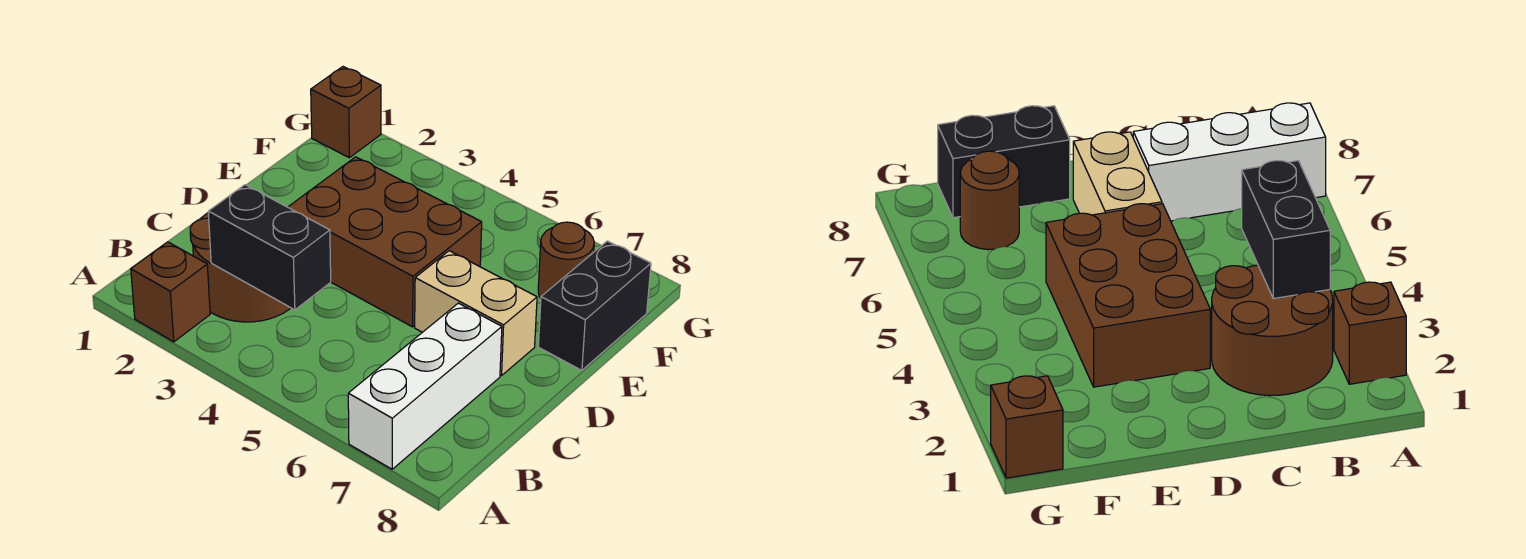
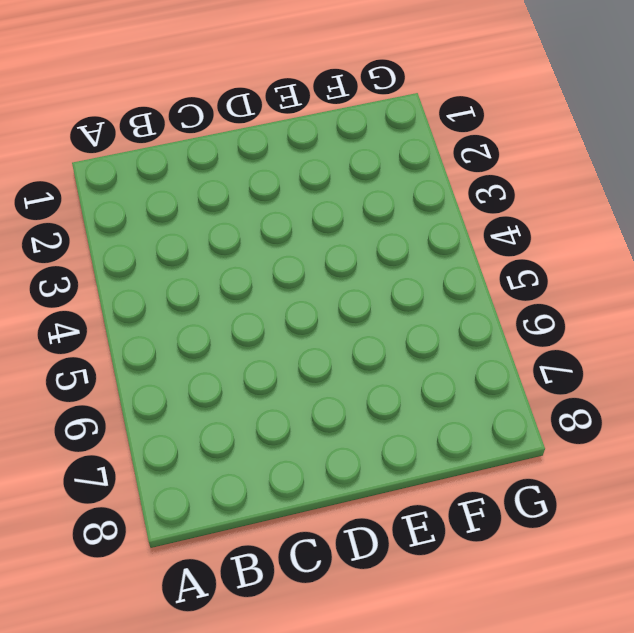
none -> brown 1x1 brick [131,242,210,342]
none -> white 1x3 brick [348,303,502,469]

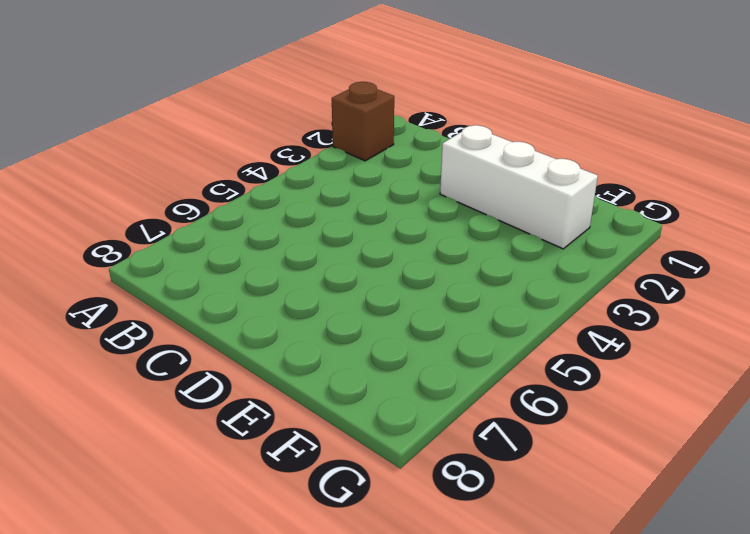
white 1x3 brick [440,125,598,249] -> white 1x3 brick moved to [348,303,502,469]
none -> brown 2x2 round brick [190,213,290,322]
none -> brown 2x3 brick [288,157,482,327]

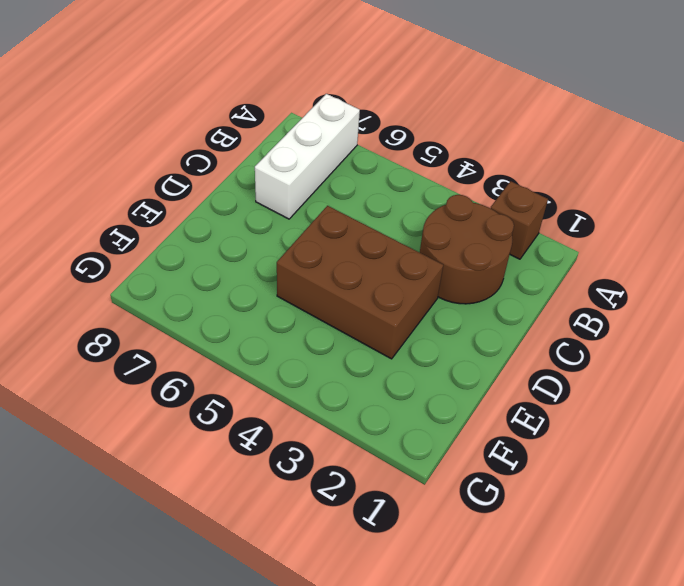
none -> tan 1x2 brick [415,251,537,376]
none -> black 1x2 brick [538,241,651,370]

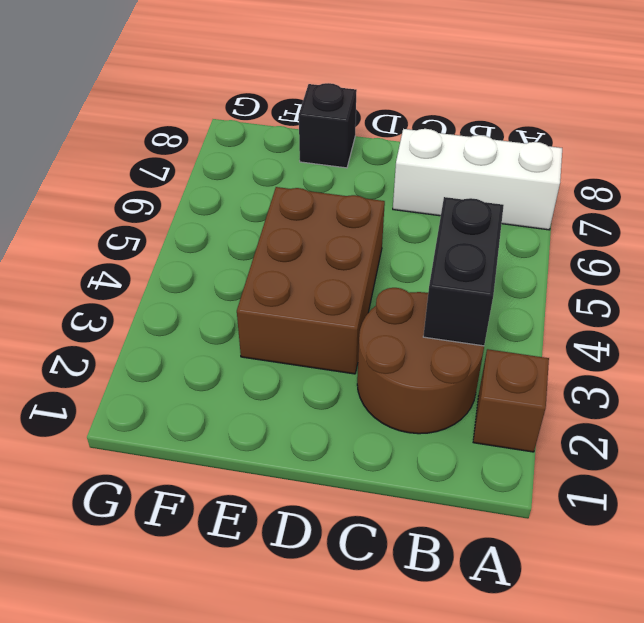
black 1x1 brick [299,83,357,168] -> black 1x2 brick [538,241,651,370]
none -> tan 1x2 brick [415,251,537,376]
none -> brown 1x1 round brick [538,222,594,298]

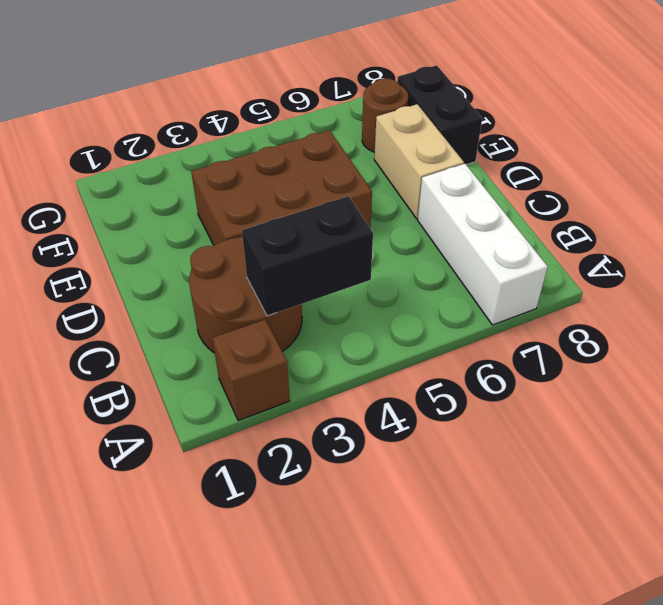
tan 1x2 brick [374,104,464,219] -> tan 1x2 brick turned to [415,251,537,376]
none -> brown 1x1 brick [311,67,381,158]

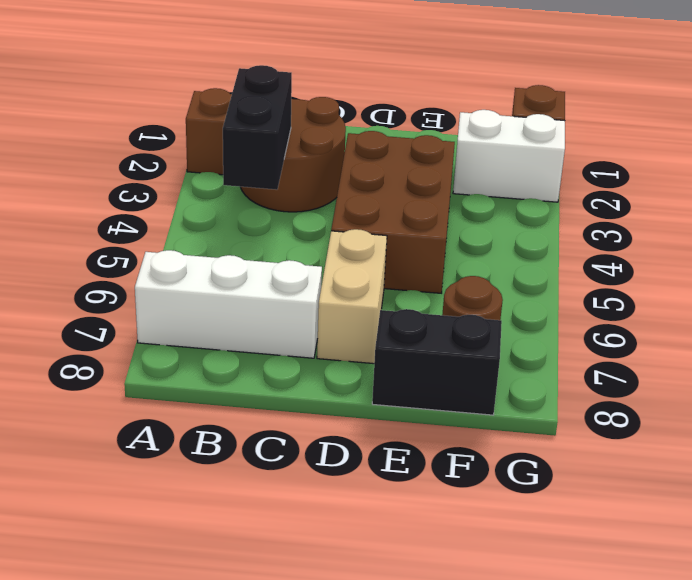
white 1x2 brick [453,110,565,202] -> none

> Your task: Could the material above be given again exactly, pictures excluded?

> Response for this exercise:
none -> brown 1x1 brick [131,242,210,342]
none -> white 1x3 brick [348,303,502,469]

white 1x3 brick [440,125,598,249] -> white 1x3 brick moved to [348,303,502,469]
none -> brown 2x2 round brick [190,213,290,322]
none -> brown 2x3 brick [288,157,482,327]

none -> tan 1x2 brick [415,251,537,376]
none -> black 1x2 brick [538,241,651,370]

black 1x1 brick [299,83,357,168] -> black 1x2 brick [538,241,651,370]
none -> tan 1x2 brick [415,251,537,376]
none -> brown 1x1 round brick [538,222,594,298]

tan 1x2 brick [374,104,464,219] -> tan 1x2 brick turned to [415,251,537,376]
none -> brown 1x1 brick [311,67,381,158]

white 1x2 brick [453,110,565,202] -> none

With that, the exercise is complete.